-- What you are asked to do --
Locate the line that contains "RFID1 pin GND: GND -> 3V3" in the entries below, then repeat it and every following line through the line that contains "RFID3 pin MOSI: B7 -> A7", exactly, and no others.

-- Input data --
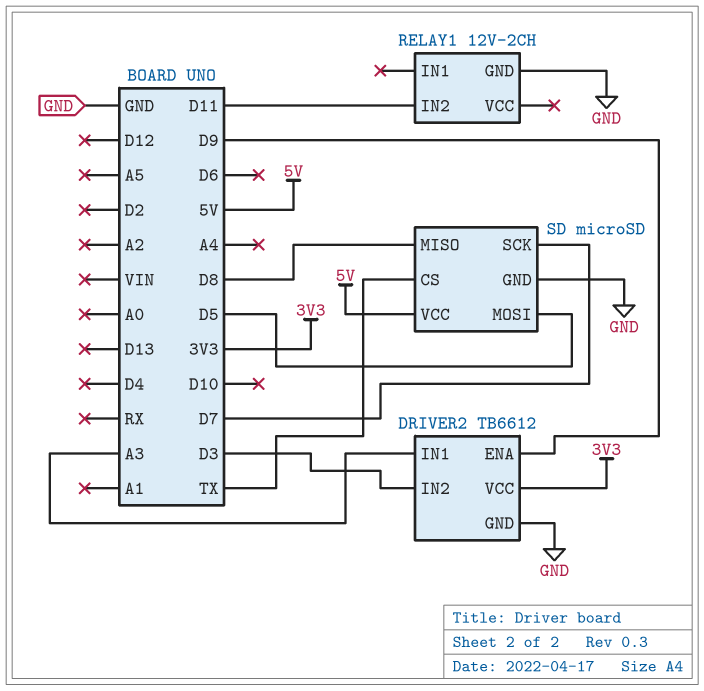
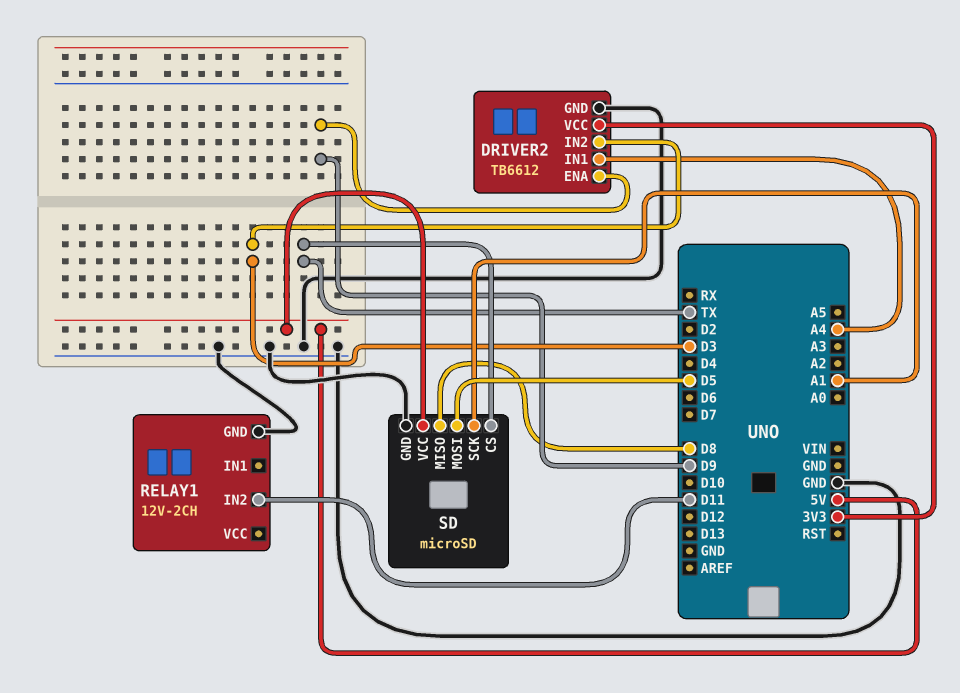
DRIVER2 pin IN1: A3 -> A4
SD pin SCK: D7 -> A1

...

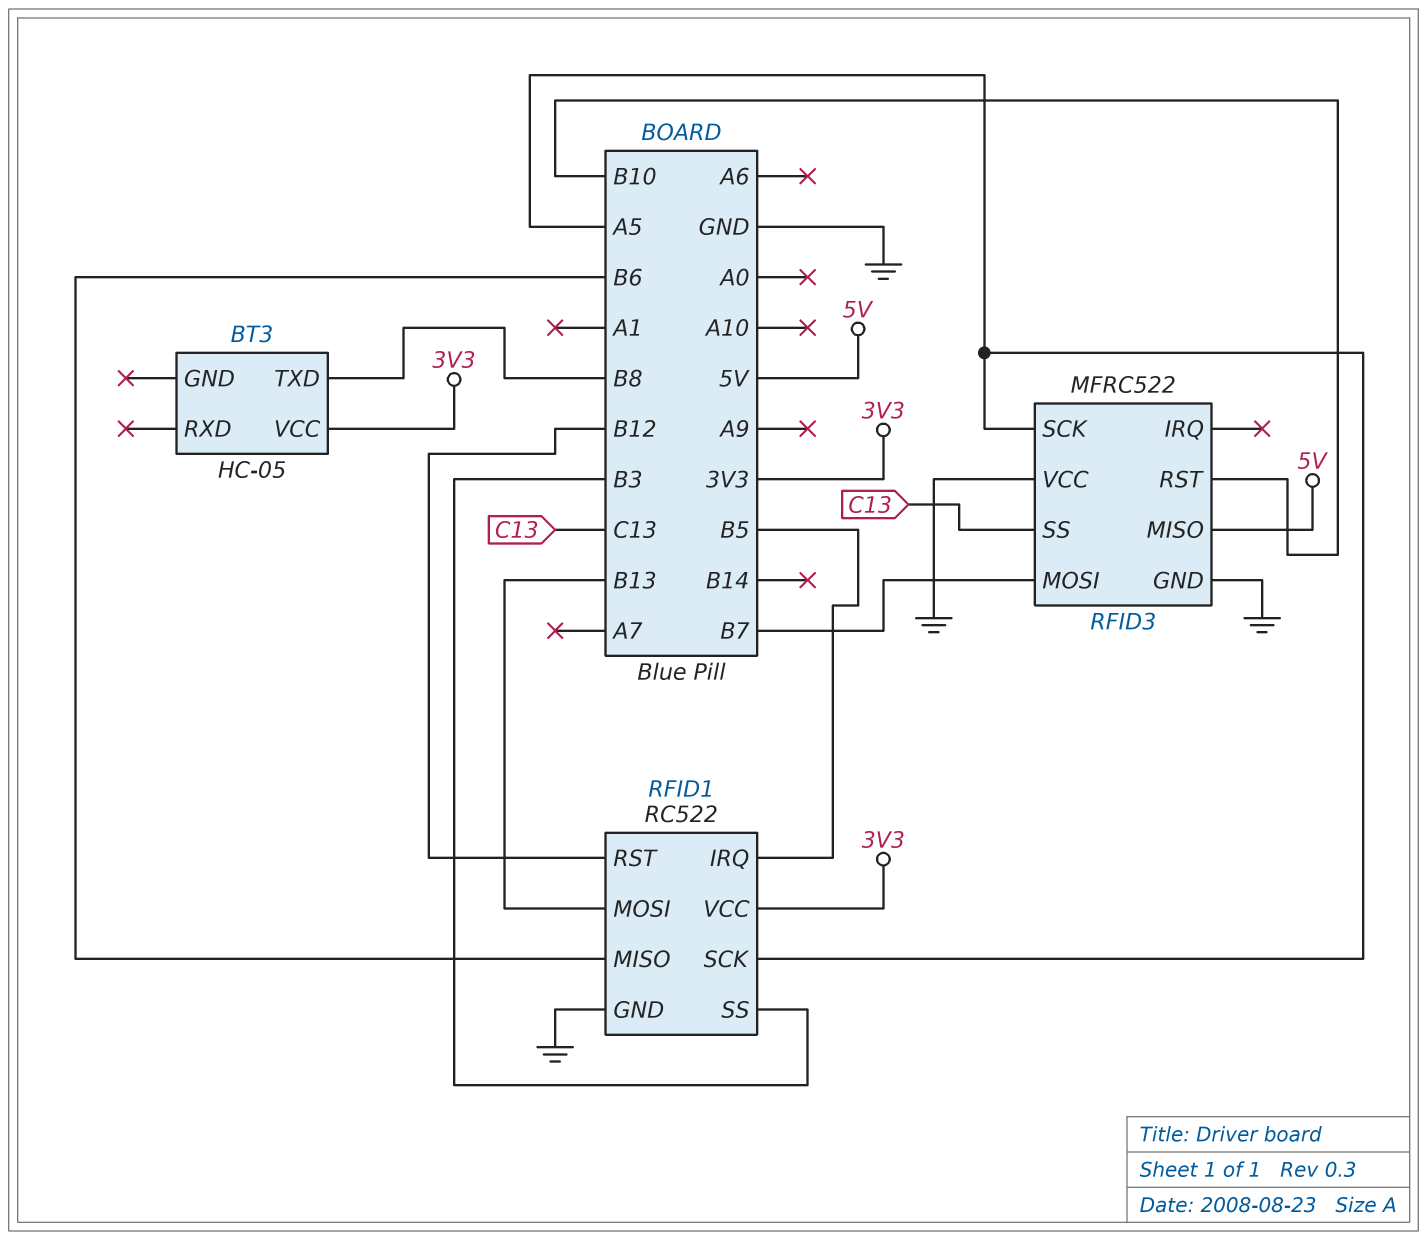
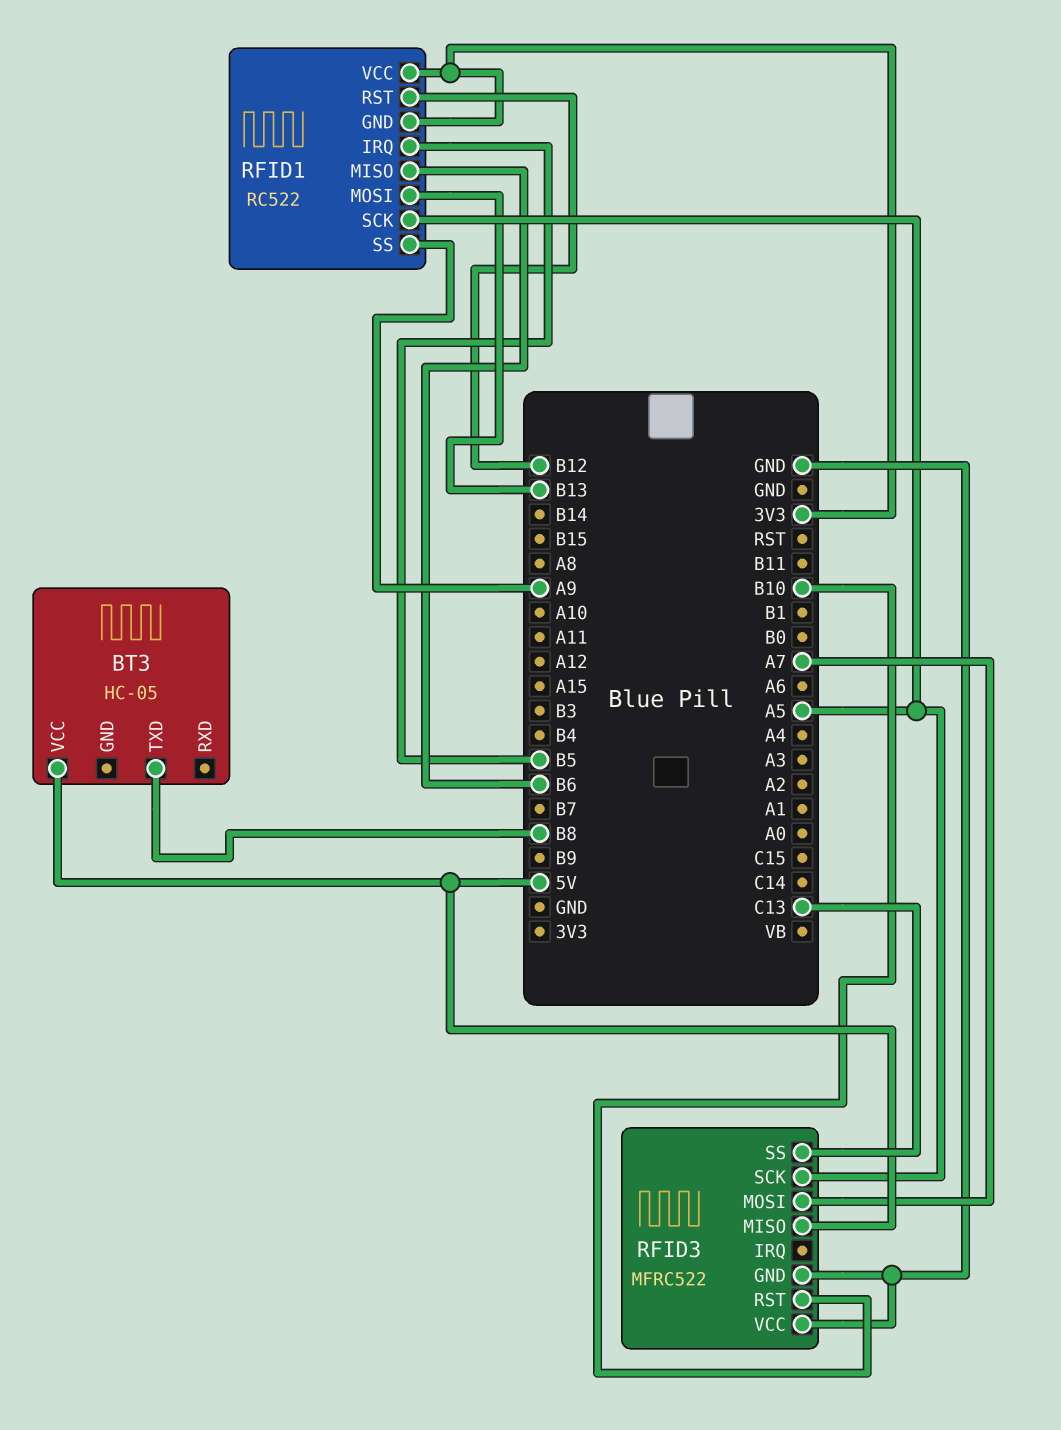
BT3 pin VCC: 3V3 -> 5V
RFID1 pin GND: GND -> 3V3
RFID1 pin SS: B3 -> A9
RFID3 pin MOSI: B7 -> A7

-- Solution to the exercise --
RFID1 pin GND: GND -> 3V3
RFID1 pin SS: B3 -> A9
RFID3 pin MOSI: B7 -> A7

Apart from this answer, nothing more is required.